- Opening Delimiter -

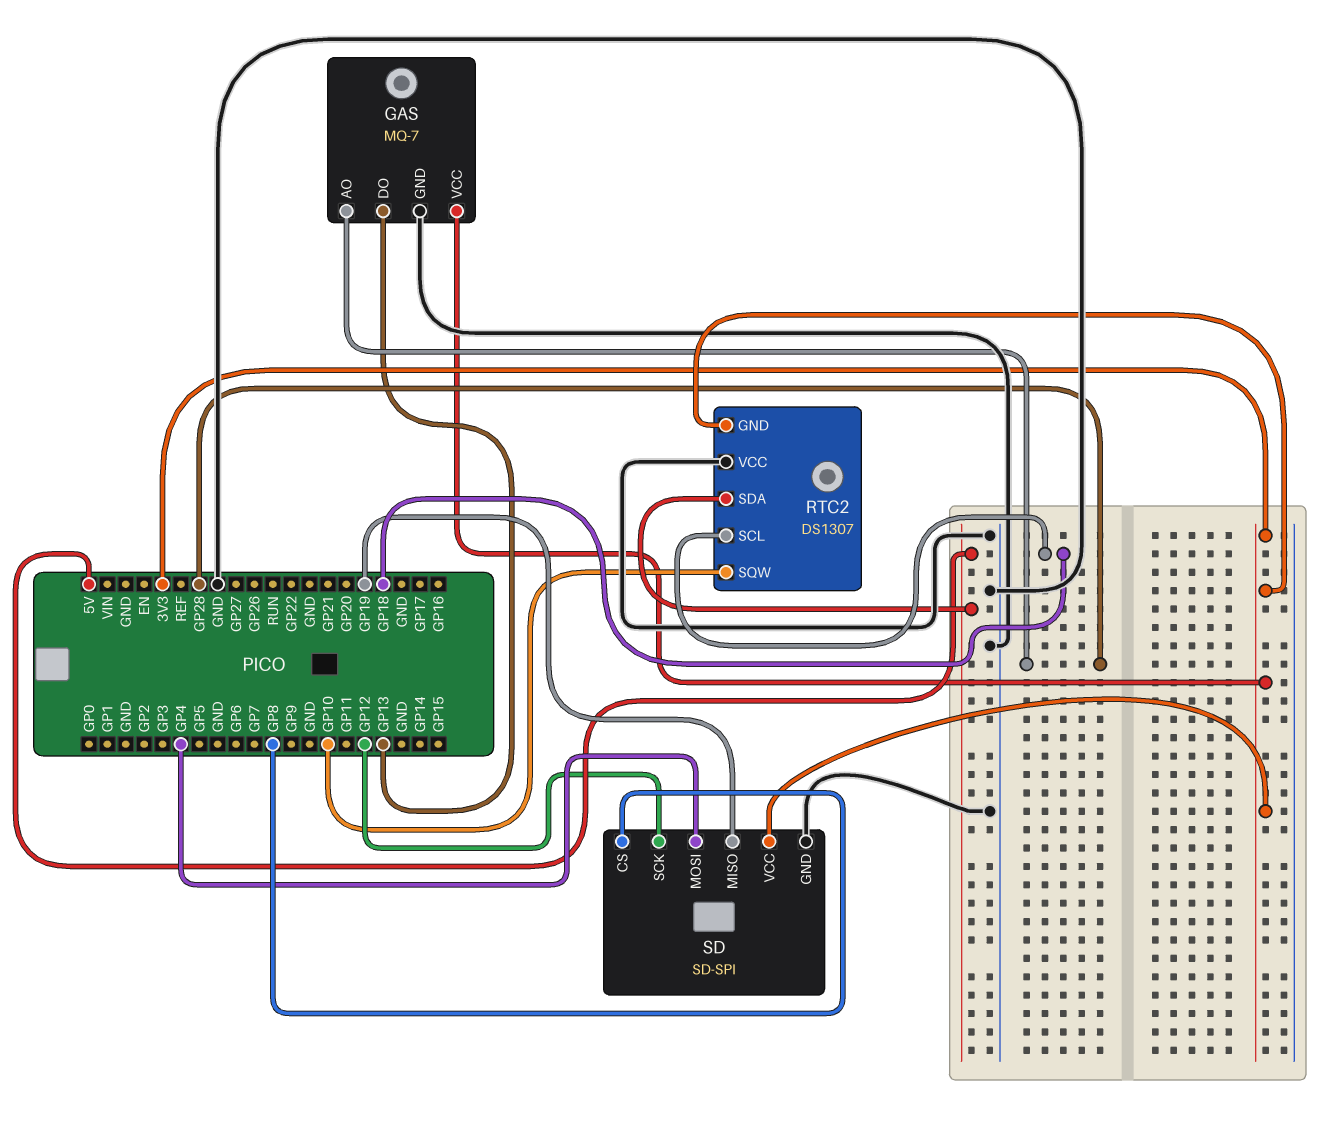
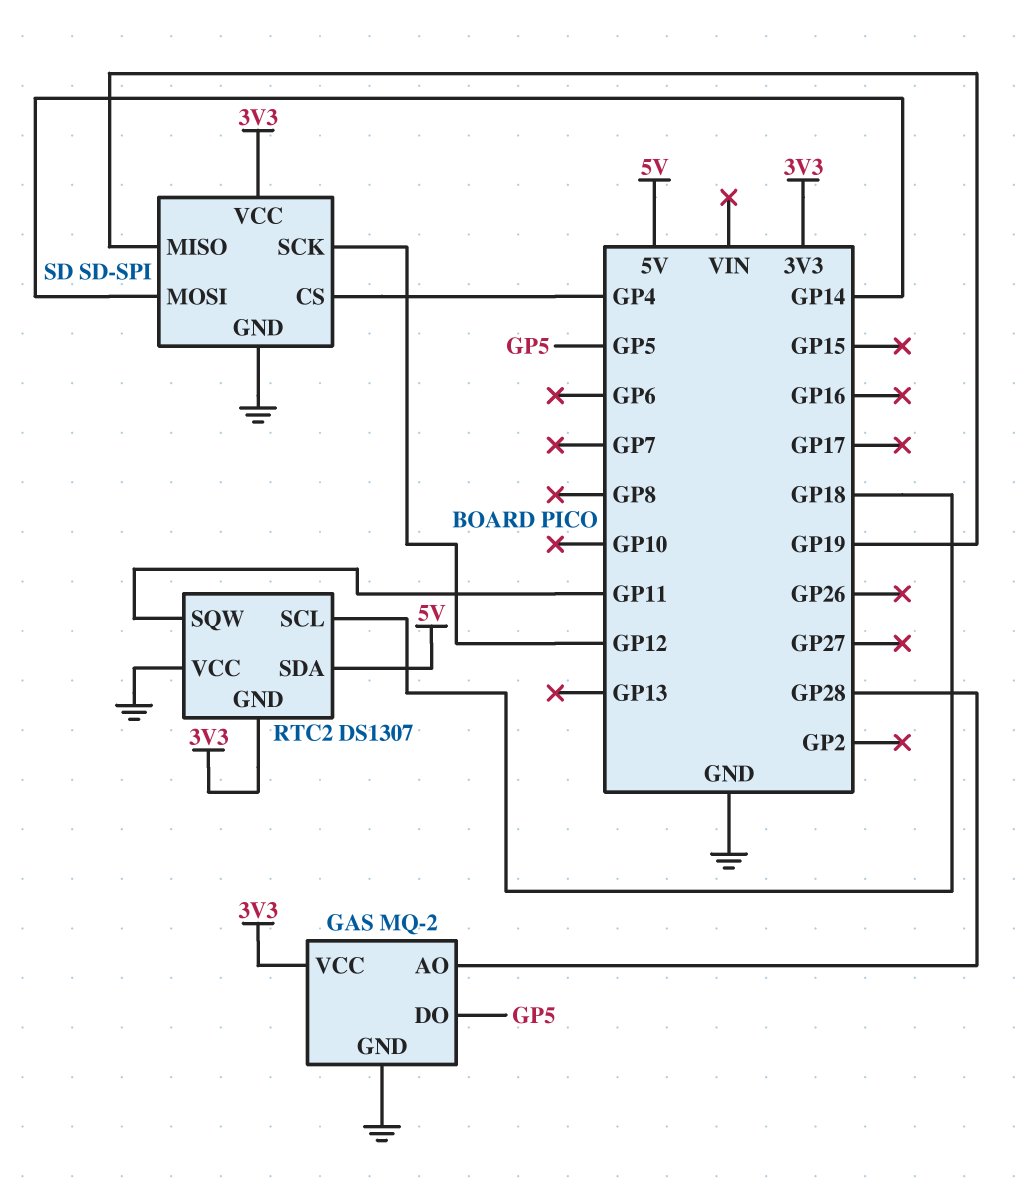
GAS: MQ-7 -> MQ-2
GAS pin DO: GP13 -> GP5
RTC2 pin SQW: GP10 -> GP11
SD pin CS: GP8 -> GP4
SD pin MOSI: GP4 -> GP14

- Closing Delimiter -

Work instruction =
Write out the whole listing verbatim, images excluded.

Exercise solution =
GAS: MQ-7 -> MQ-2
GAS pin DO: GP13 -> GP5
RTC2 pin SQW: GP10 -> GP11
SD pin CS: GP8 -> GP4
SD pin MOSI: GP4 -> GP14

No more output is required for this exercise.